> Action item: Give again, word for word, every line below from the one that has "D4: schottky MBR340" through the one that has "U3 pin PB1: SDA -> none", both included, and no others.

> Supplied entries:
★ ★ ★
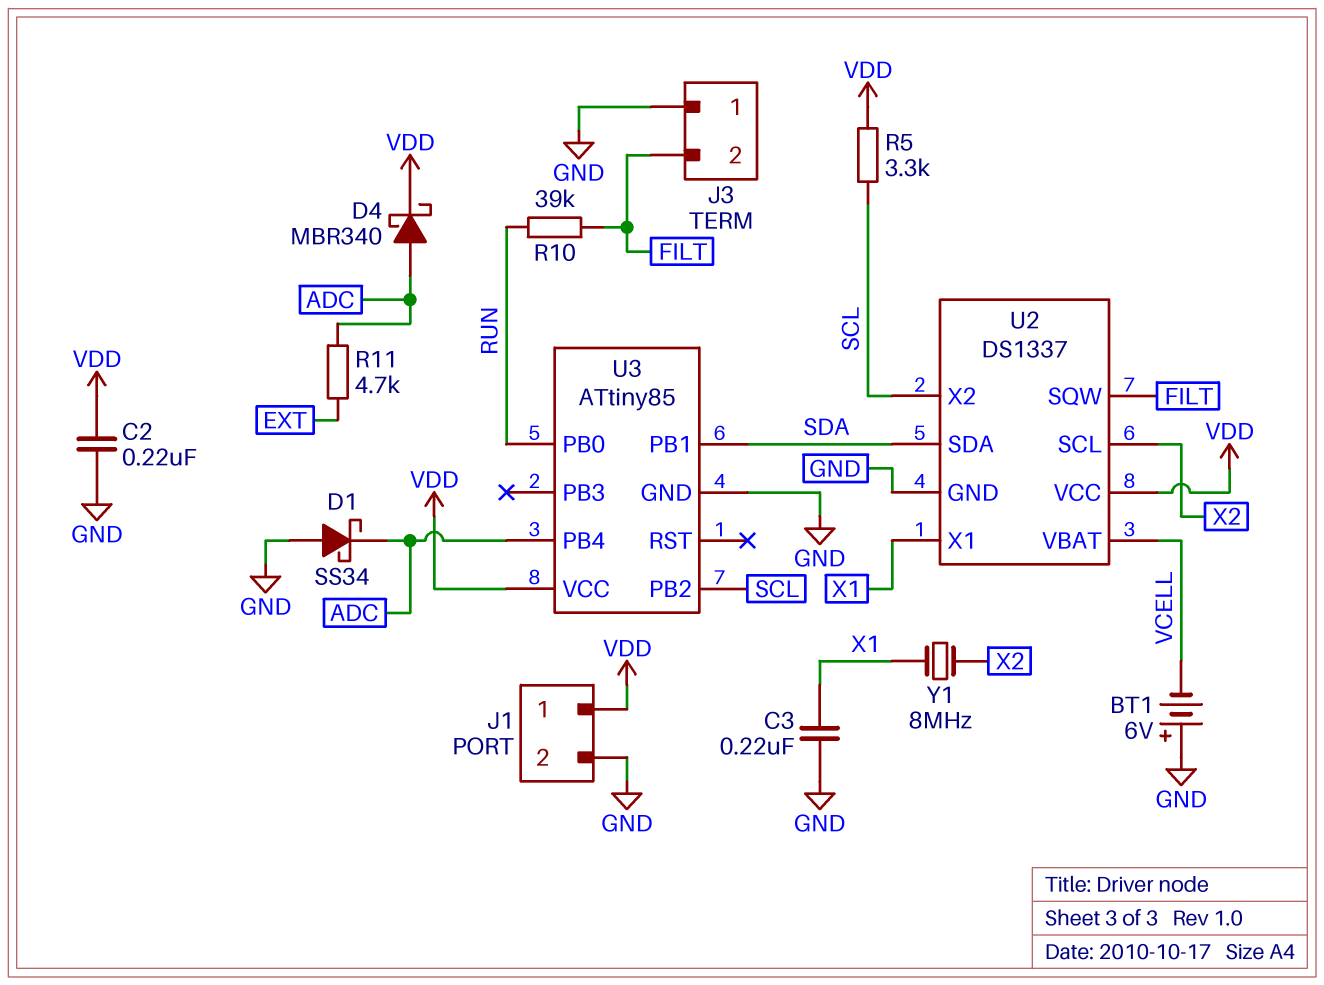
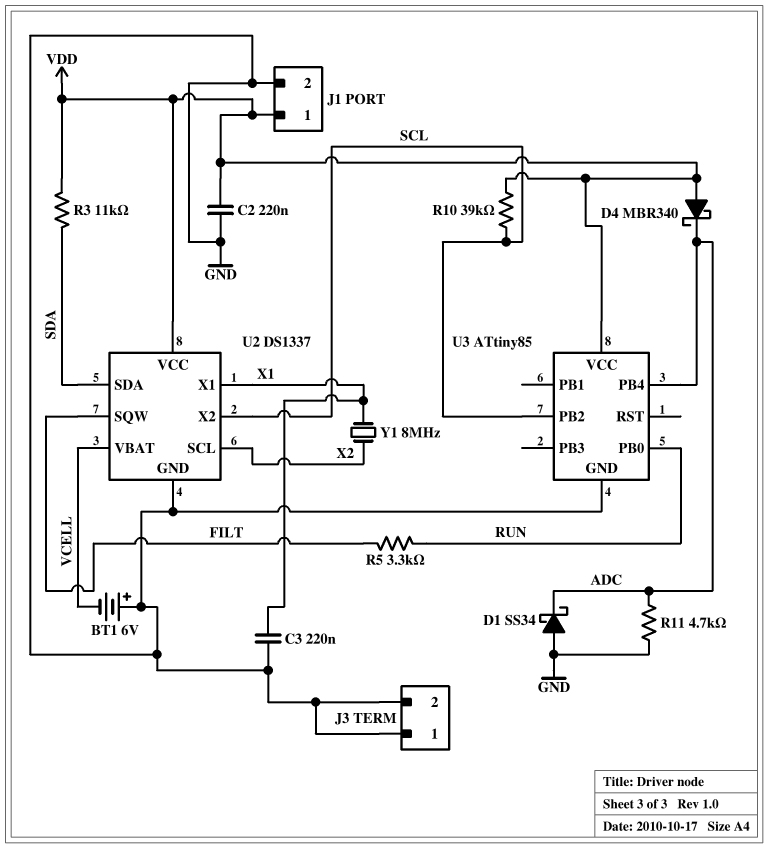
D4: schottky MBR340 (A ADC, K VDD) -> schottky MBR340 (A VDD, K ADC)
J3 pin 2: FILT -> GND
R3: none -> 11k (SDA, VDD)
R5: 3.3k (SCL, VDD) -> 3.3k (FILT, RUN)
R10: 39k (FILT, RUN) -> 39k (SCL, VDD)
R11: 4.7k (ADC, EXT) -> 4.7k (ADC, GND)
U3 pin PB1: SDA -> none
★ ★ ★
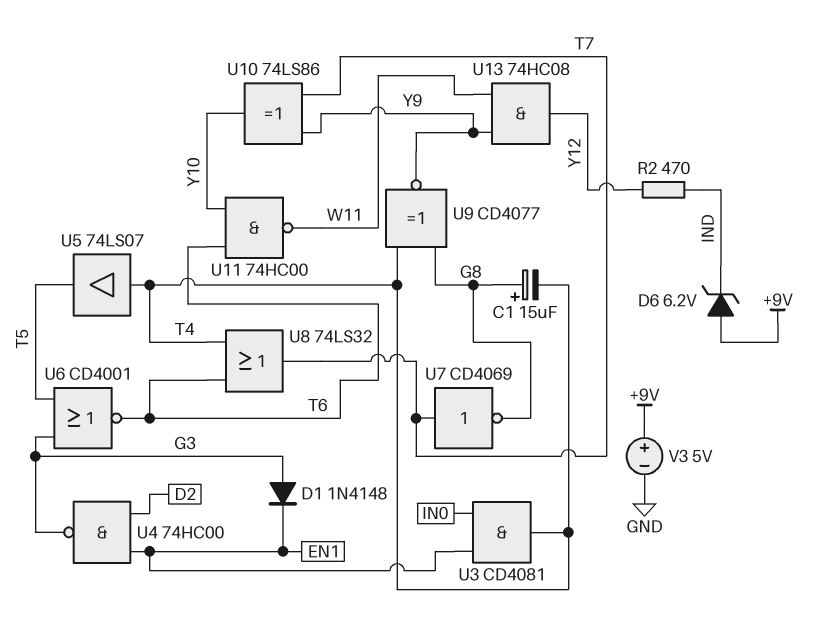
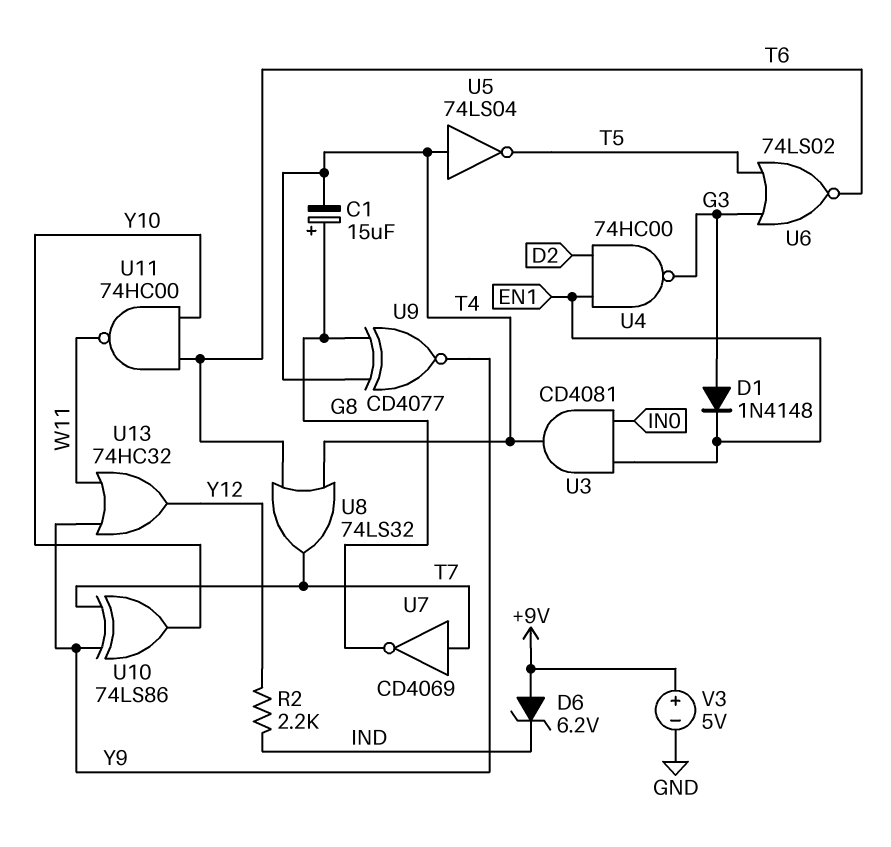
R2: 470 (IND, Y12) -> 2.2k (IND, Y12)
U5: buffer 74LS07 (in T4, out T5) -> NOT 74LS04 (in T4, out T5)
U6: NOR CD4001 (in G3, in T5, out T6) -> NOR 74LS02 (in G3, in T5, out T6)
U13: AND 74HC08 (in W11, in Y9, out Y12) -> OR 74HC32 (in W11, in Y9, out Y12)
★ ★ ★
> Output of the task:
D4: schottky MBR340 (A ADC, K VDD) -> schottky MBR340 (A VDD, K ADC)
J3 pin 2: FILT -> GND
R3: none -> 11k (SDA, VDD)
R5: 3.3k (SCL, VDD) -> 3.3k (FILT, RUN)
R10: 39k (FILT, RUN) -> 39k (SCL, VDD)
R11: 4.7k (ADC, EXT) -> 4.7k (ADC, GND)
U3 pin PB1: SDA -> none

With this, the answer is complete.